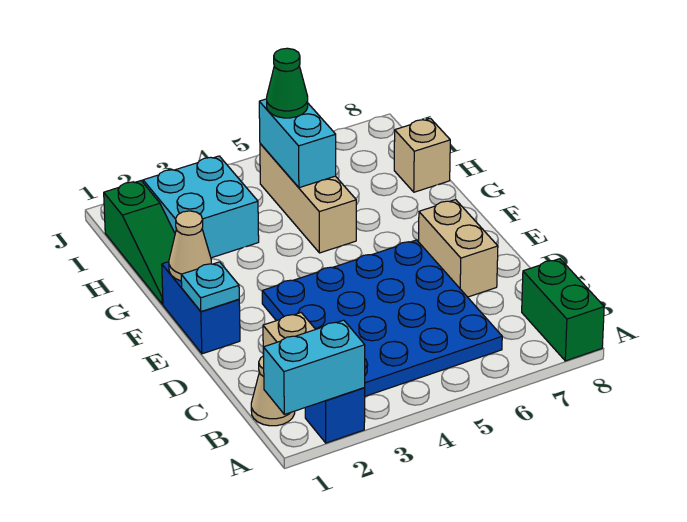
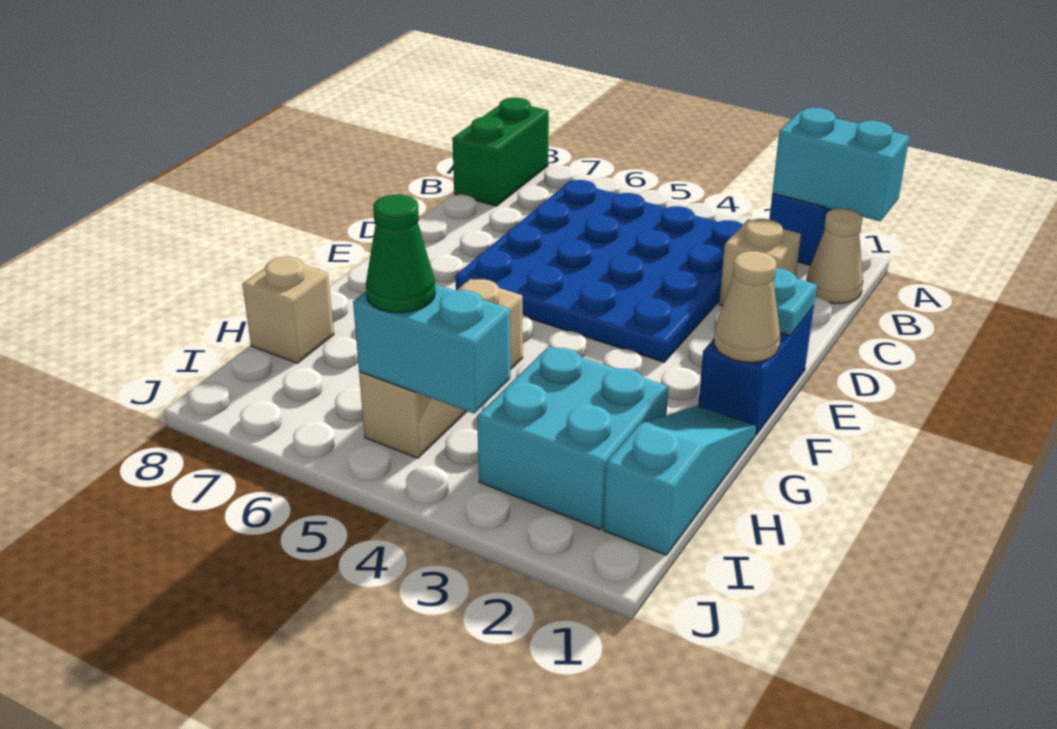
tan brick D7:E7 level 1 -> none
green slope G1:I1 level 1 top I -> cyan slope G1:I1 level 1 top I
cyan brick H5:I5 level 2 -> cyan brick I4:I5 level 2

===

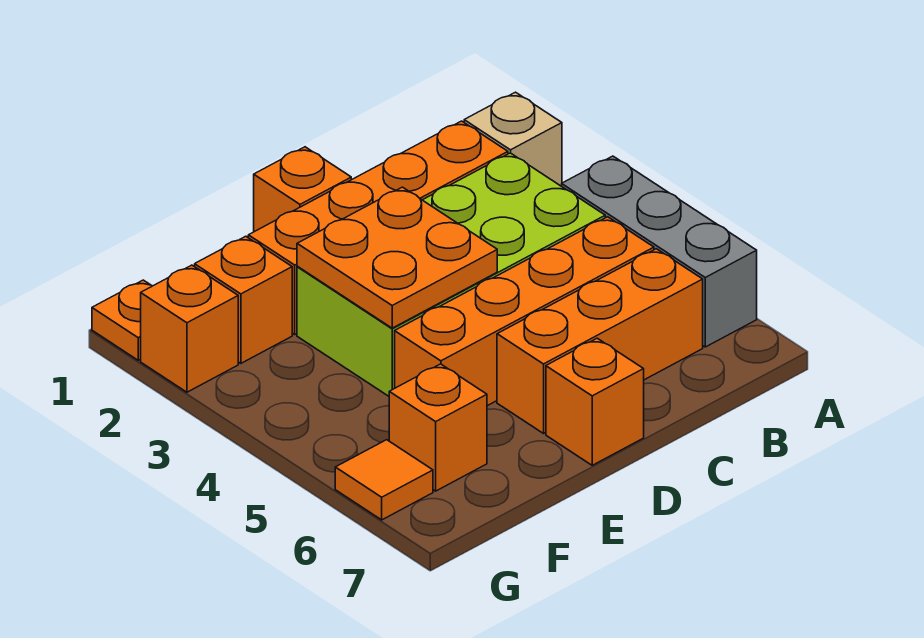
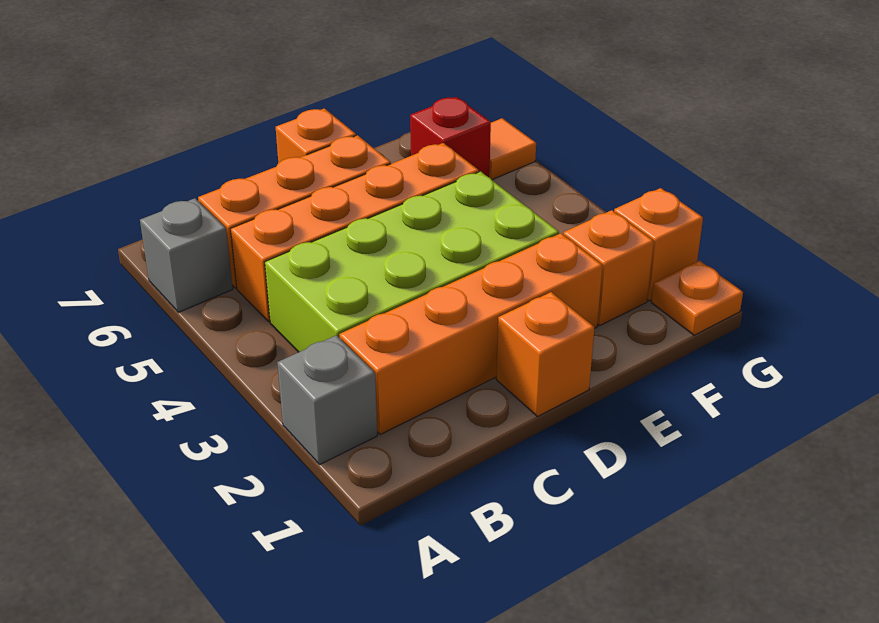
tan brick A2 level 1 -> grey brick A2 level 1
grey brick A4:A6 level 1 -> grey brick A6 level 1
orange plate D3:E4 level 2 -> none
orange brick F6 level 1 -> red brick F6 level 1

===

• [ASSIGNED TASK]: Using the data above, repeat exactly the lines that begin at the line with "tan brick D7:E7 level 1 -> none" and end at the line with "cyan brick H5:I5", both ends included.

• [ANSWER SECTION]:
tan brick D7:E7 level 1 -> none
green slope G1:I1 level 1 top I -> cyan slope G1:I1 level 1 top I
cyan brick H5:I5 level 2 -> cyan brick I4:I5 level 2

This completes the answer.